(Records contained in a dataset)
________________________________________

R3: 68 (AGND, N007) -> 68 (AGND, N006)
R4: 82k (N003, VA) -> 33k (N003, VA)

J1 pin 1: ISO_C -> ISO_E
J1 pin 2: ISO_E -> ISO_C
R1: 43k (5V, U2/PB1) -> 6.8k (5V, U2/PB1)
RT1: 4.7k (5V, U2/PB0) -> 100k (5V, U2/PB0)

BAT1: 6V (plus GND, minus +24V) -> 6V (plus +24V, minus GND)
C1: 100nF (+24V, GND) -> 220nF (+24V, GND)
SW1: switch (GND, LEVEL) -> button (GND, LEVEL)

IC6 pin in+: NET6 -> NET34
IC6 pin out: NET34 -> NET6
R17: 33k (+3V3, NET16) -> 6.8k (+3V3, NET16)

________________________________________

**EXERCISE BRIEF:** Extract all of the data above and output it character for character.

**RESPONSE AREA:**
R3: 68 (AGND, N007) -> 68 (AGND, N006)
R4: 82k (N003, VA) -> 33k (N003, VA)

J1 pin 1: ISO_C -> ISO_E
J1 pin 2: ISO_E -> ISO_C
R1: 43k (5V, U2/PB1) -> 6.8k (5V, U2/PB1)
RT1: 4.7k (5V, U2/PB0) -> 100k (5V, U2/PB0)

BAT1: 6V (plus GND, minus +24V) -> 6V (plus +24V, minus GND)
C1: 100nF (+24V, GND) -> 220nF (+24V, GND)
SW1: switch (GND, LEVEL) -> button (GND, LEVEL)

IC6 pin in+: NET6 -> NET34
IC6 pin out: NET34 -> NET6
R17: 33k (+3V3, NET16) -> 6.8k (+3V3, NET16)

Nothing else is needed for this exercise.